▸ **Scene comparison data**:

▽

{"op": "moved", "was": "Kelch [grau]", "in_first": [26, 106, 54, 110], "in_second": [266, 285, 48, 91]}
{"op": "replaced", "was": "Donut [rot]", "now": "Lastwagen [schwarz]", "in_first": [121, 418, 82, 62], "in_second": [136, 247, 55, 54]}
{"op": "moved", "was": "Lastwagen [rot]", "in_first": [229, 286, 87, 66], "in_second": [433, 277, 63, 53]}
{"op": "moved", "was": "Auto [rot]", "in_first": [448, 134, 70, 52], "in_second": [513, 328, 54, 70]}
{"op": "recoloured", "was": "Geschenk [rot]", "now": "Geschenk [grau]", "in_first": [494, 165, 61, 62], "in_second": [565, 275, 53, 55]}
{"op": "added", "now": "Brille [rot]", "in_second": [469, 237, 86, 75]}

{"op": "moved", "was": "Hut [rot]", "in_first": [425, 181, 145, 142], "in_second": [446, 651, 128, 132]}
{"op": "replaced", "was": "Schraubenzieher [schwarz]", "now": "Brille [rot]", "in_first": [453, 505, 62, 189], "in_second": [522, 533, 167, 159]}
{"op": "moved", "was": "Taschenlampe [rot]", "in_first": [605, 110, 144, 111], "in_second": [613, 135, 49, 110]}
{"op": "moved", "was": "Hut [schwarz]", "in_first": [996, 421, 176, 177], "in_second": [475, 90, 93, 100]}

△

▸ **DIRECTIONS**:
Restate the records exactly. Leave nothing out.

▸ **RESPONSE**:
{"op": "moved", "was": "Kelch [grau]", "in_first": [26, 106, 54, 110], "in_second": [266, 285, 48, 91]}
{"op": "replaced", "was": "Donut [rot]", "now": "Lastwagen [schwarz]", "in_first": [121, 418, 82, 62], "in_second": [136, 247, 55, 54]}
{"op": "moved", "was": "Lastwagen [rot]", "in_first": [229, 286, 87, 66], "in_second": [433, 277, 63, 53]}
{"op": "moved", "was": "Auto [rot]", "in_first": [448, 134, 70, 52], "in_second": [513, 328, 54, 70]}
{"op": "recoloured", "was": "Geschenk [rot]", "now": "Geschenk [grau]", "in_first": [494, 165, 61, 62], "in_second": [565, 275, 53, 55]}
{"op": "added", "now": "Brille [rot]", "in_second": [469, 237, 86, 75]}

{"op": "moved", "was": "Hut [rot]", "in_first": [425, 181, 145, 142], "in_second": [446, 651, 128, 132]}
{"op": "replaced", "was": "Schraubenzieher [schwarz]", "now": "Brille [rot]", "in_first": [453, 505, 62, 189], "in_second": [522, 533, 167, 159]}
{"op": "moved", "was": "Taschenlampe [rot]", "in_first": [605, 110, 144, 111], "in_second": [613, 135, 49, 110]}
{"op": "moved", "was": "Hut [schwarz]", "in_first": [996, 421, 176, 177], "in_second": [475, 90, 93, 100]}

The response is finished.